Data items
----
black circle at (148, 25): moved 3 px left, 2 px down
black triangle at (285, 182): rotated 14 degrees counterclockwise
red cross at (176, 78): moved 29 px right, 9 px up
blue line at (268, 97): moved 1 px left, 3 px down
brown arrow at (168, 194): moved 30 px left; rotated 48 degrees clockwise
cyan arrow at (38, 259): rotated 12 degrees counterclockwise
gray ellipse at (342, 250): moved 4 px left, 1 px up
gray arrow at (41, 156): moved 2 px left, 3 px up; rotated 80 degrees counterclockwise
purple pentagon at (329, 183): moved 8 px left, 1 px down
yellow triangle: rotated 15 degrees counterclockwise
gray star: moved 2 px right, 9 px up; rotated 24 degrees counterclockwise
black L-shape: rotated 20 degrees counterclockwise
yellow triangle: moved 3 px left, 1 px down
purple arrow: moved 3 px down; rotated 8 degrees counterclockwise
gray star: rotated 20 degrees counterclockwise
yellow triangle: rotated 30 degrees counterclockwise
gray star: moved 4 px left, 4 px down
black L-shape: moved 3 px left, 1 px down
----
Exercise objective » List every line of the material above in which the word "triangle" appears, copying each such line in full.

The response »
black triangle at (285, 182): rotated 14 degrees counterclockwise
yellow triangle: rotated 15 degrees counterclockwise
yellow triangle: moved 3 px left, 1 px down
yellow triangle: rotated 30 degrees counterclockwise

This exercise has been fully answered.